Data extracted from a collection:

********

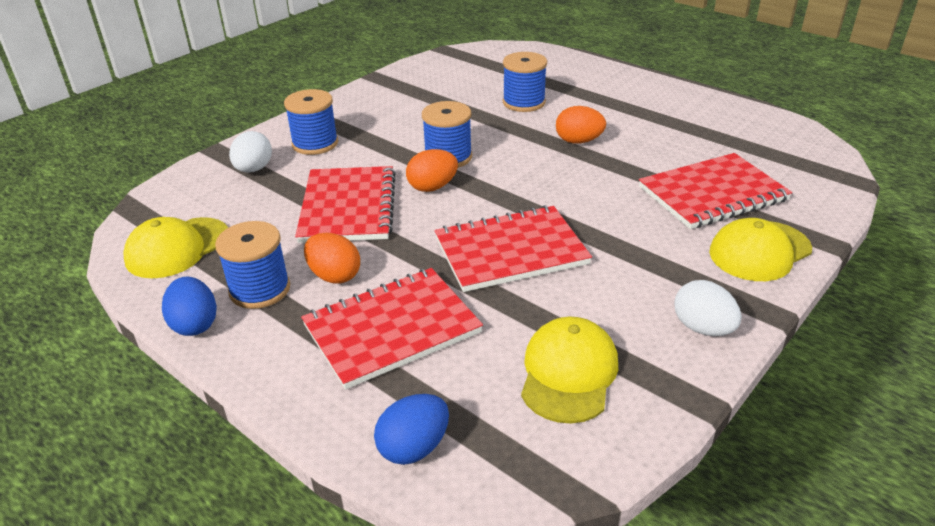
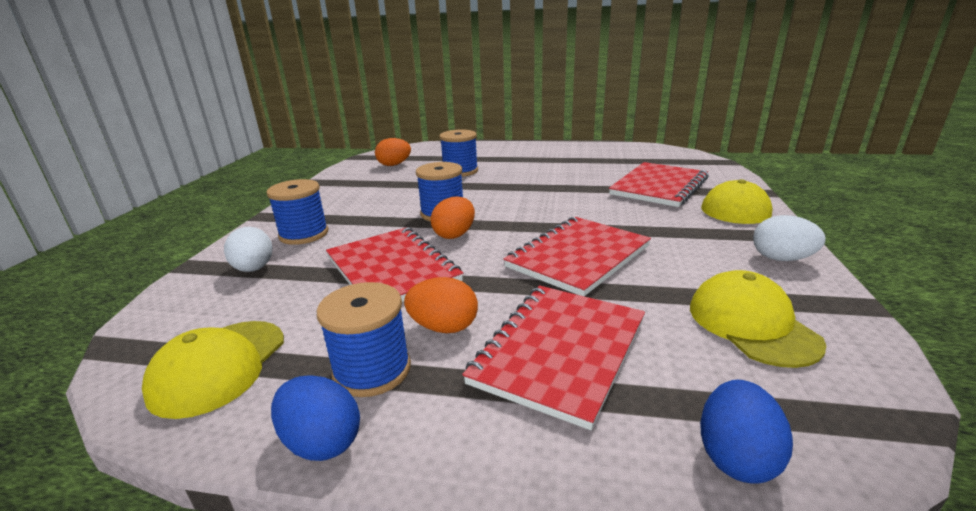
camera: 30 degrees left, 10 degrees down
(578, 141) = (530, 182): orange egg -> orange egg (394, 165)

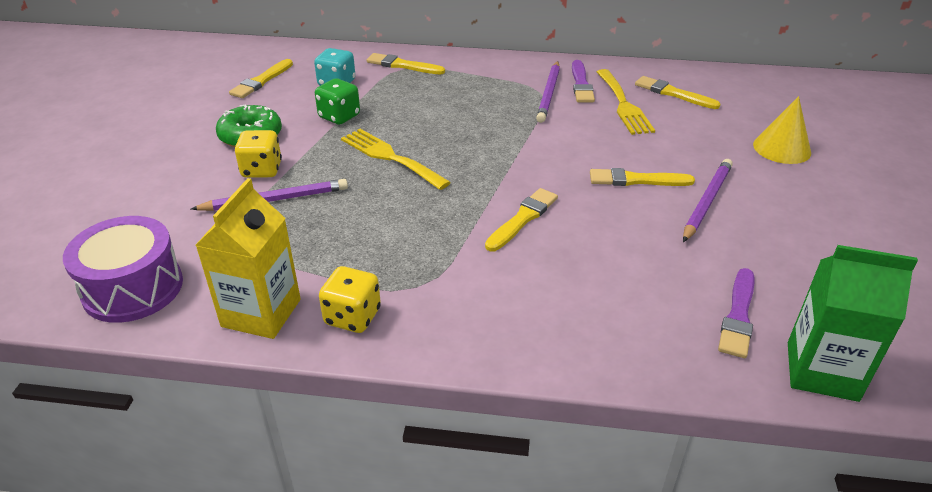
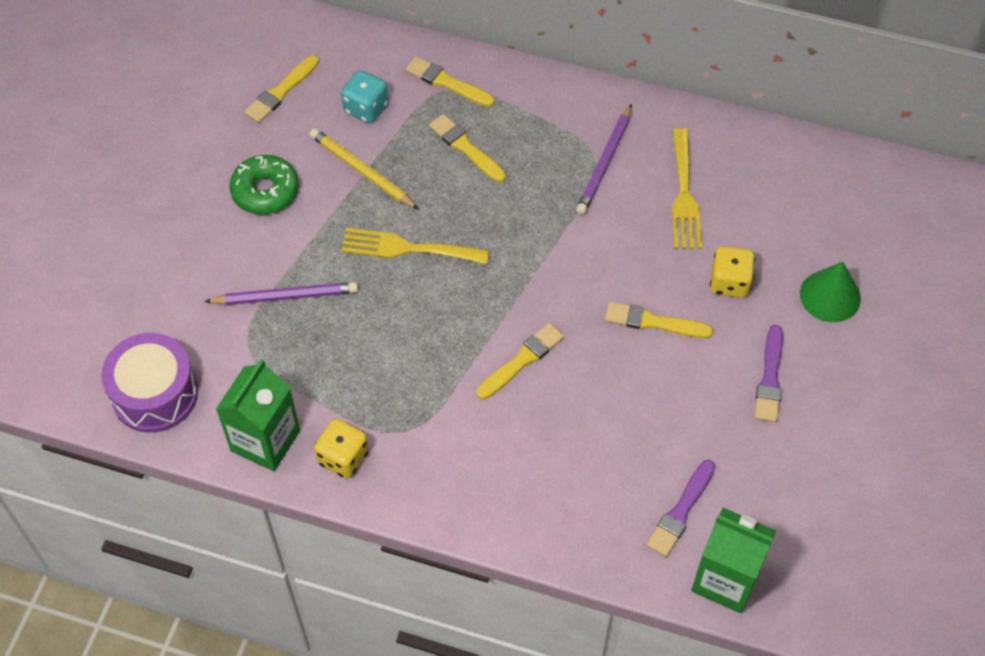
camera: 10 degrees right, 20 degrees up
(261, 313) = (265, 441): yellow carton -> green carton
(262, 170) = (274, 249): yellow dice -> yellow dice (729, 282)
(339, 116) = (362, 171): green dice -> yellow pencil
(390, 157) = (407, 248): yellow fork -> yellow fork turned 45 degrees counterclockwise
(581, 84) = (647, 150): purple brush -> purple brush (770, 378)
(673, 93) = (749, 182): yellow brush -> yellow brush (466, 148)
(706, 202) = (713, 365): purple pencil -> none
(781, 148) = (830, 296): yellow cone -> green cone

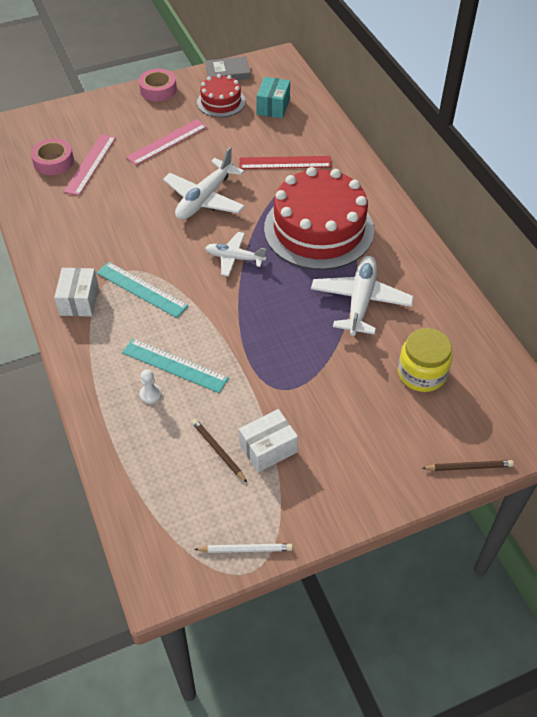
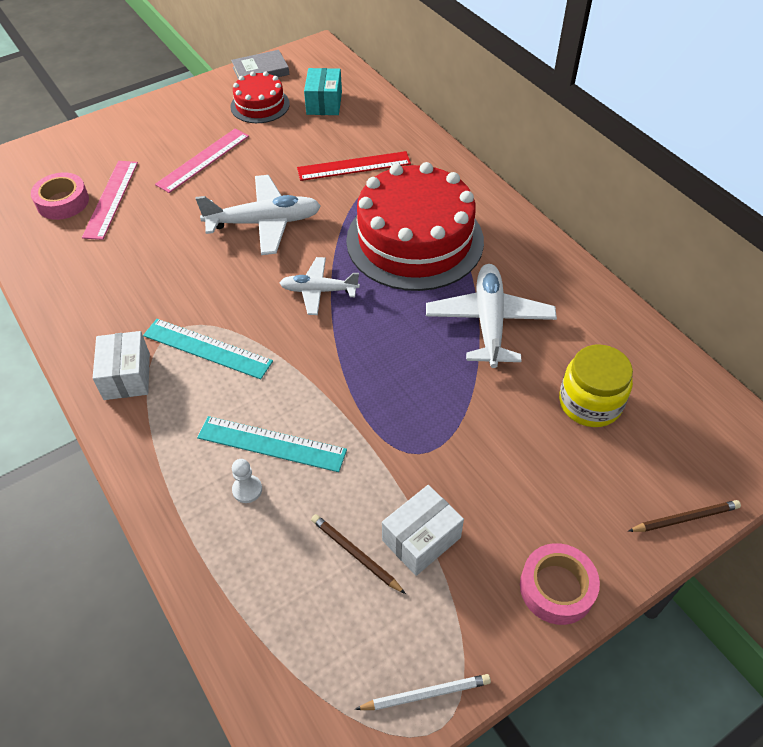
camera: 10 degrees left, 0 degrees up
(158, 90) = (180, 100): pink tape -> pink tape (557, 588)
(204, 199) = (265, 222): white plane -> white plane turned 120 degrees counterclockwise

********

## PROBLEM
In your copy, please omit the pictures and print every line of the records exactly.

## ANSWER FOR THIS EXERCISE
camera: 30 degrees left, 10 degrees down
(578, 141) = (530, 182): orange egg -> orange egg (394, 165)

camera: 10 degrees right, 20 degrees up
(261, 313) = (265, 441): yellow carton -> green carton
(262, 170) = (274, 249): yellow dice -> yellow dice (729, 282)
(339, 116) = (362, 171): green dice -> yellow pencil
(390, 157) = (407, 248): yellow fork -> yellow fork turned 45 degrees counterclockwise
(581, 84) = (647, 150): purple brush -> purple brush (770, 378)
(673, 93) = (749, 182): yellow brush -> yellow brush (466, 148)
(706, 202) = (713, 365): purple pencil -> none
(781, 148) = (830, 296): yellow cone -> green cone

camera: 10 degrees left, 0 degrees up
(158, 90) = (180, 100): pink tape -> pink tape (557, 588)
(204, 199) = (265, 222): white plane -> white plane turned 120 degrees counterclockwise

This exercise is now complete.